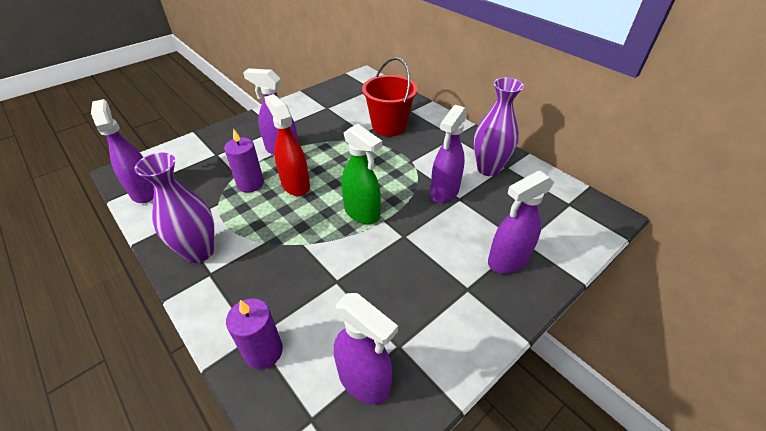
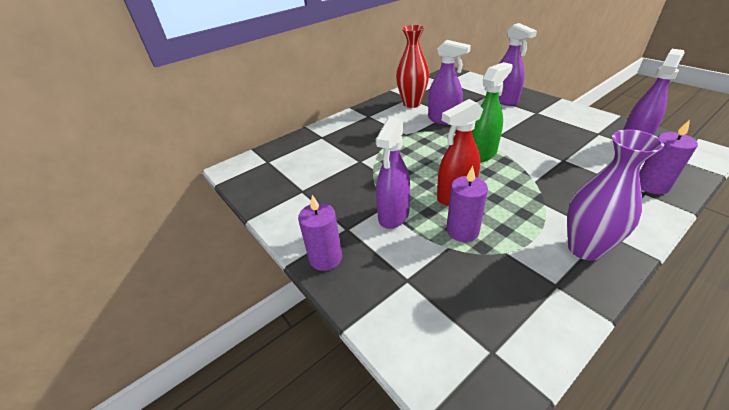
camera: 85 degrees left, 5 degrees down
(144, 191) = (511, 348): purple spray bottle -> none
(250, 122) = (325, 258): none -> purple candle
(389, 126) = (349, 147): red bucket -> none
(488, 169) = (412, 103): purple vase -> red vase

» **Work item**
Quote everything in the listing above exactly; pictures are the only thing to omit.

» **Output for this exercise**
camera: 85 degrees left, 5 degrees down
(144, 191) = (511, 348): purple spray bottle -> none
(250, 122) = (325, 258): none -> purple candle
(389, 126) = (349, 147): red bucket -> none
(488, 169) = (412, 103): purple vase -> red vase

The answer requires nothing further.